+++ THE INPUT

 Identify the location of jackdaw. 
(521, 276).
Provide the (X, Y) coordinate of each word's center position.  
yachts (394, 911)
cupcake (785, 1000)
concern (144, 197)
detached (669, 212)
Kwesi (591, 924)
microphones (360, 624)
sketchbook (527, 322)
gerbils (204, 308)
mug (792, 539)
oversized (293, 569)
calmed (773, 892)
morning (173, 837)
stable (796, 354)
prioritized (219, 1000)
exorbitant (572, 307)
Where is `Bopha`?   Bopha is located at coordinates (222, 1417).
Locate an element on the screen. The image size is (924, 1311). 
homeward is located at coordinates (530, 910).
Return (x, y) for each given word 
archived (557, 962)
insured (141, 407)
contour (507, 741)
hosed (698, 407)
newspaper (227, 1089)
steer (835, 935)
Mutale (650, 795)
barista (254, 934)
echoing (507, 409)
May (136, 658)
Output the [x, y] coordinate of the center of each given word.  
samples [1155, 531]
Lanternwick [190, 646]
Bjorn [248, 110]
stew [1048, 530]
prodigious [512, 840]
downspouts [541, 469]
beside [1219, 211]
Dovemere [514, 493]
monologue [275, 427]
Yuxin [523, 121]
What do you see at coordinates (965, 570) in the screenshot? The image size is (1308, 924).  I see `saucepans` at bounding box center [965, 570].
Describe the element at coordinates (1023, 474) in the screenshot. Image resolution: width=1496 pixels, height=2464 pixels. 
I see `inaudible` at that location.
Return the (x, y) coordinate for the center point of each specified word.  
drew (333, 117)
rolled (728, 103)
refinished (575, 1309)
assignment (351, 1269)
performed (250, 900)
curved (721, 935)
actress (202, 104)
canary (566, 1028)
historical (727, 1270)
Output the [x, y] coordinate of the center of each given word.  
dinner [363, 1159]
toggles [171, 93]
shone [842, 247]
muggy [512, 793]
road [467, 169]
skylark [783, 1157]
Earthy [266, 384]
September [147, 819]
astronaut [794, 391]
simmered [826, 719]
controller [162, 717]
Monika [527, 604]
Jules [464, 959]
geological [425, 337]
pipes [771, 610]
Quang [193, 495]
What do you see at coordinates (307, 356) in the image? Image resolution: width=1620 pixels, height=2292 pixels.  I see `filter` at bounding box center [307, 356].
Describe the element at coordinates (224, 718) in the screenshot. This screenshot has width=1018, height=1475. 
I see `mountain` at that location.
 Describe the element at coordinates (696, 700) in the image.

++++++

Count the lines in the items above that contain the string "word" and reply with only that number.

5